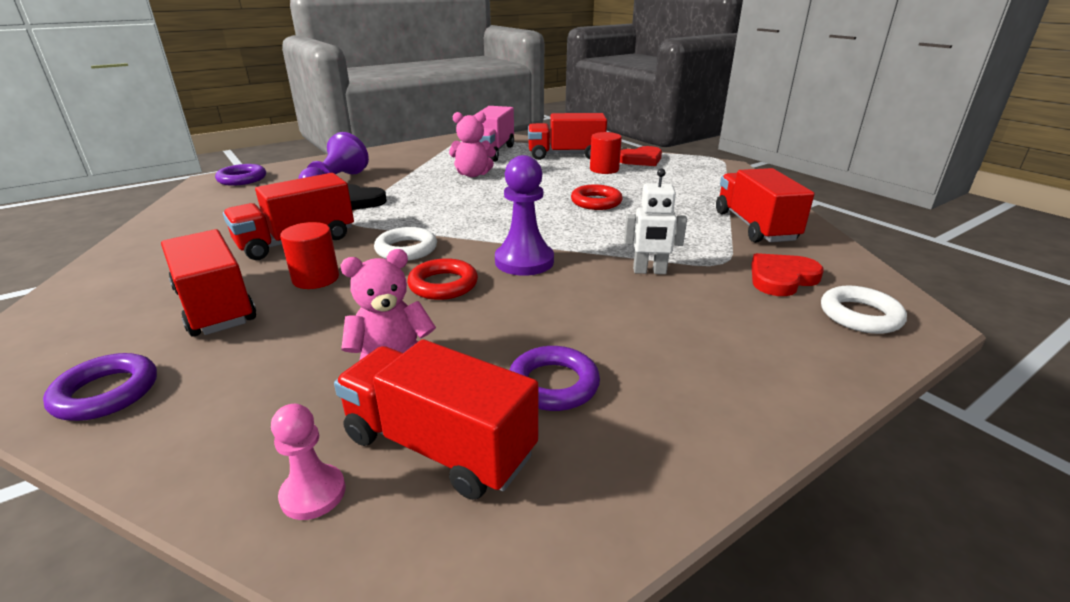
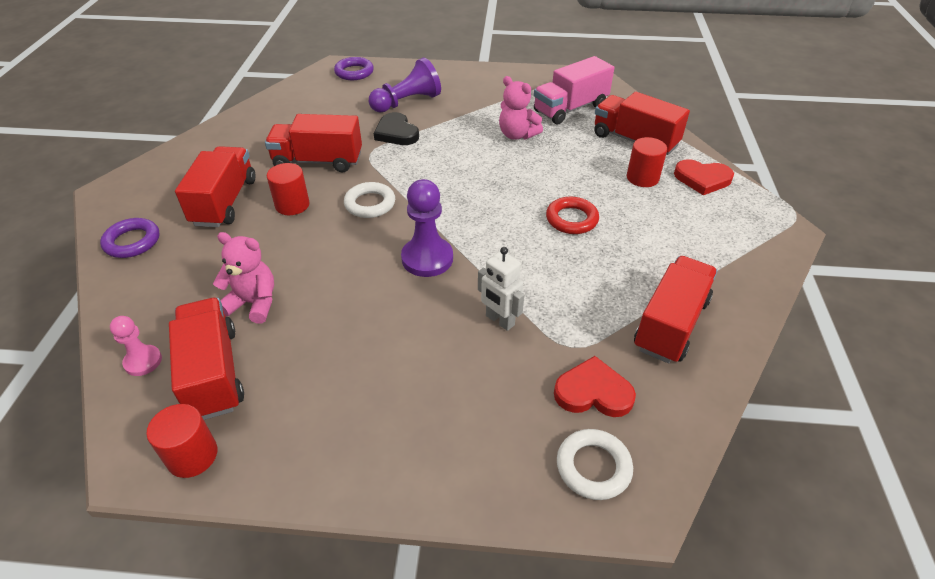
camera: 40 degrees right, 15 degrees up
(443, 285) = (351, 252): red ring -> none
(541, 536) = (192, 456): none -> red cylinder
(553, 384) = (310, 374): purple ring -> none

■ INSTRUCTIONS FOR THE TASK:
Give back exactly the lines from the one containing "(541, 536) = (192, 456): none -> red cylinder" to the end of the material, both ends included.

■ RESULT OF THE TASK:
(541, 536) = (192, 456): none -> red cylinder
(553, 384) = (310, 374): purple ring -> none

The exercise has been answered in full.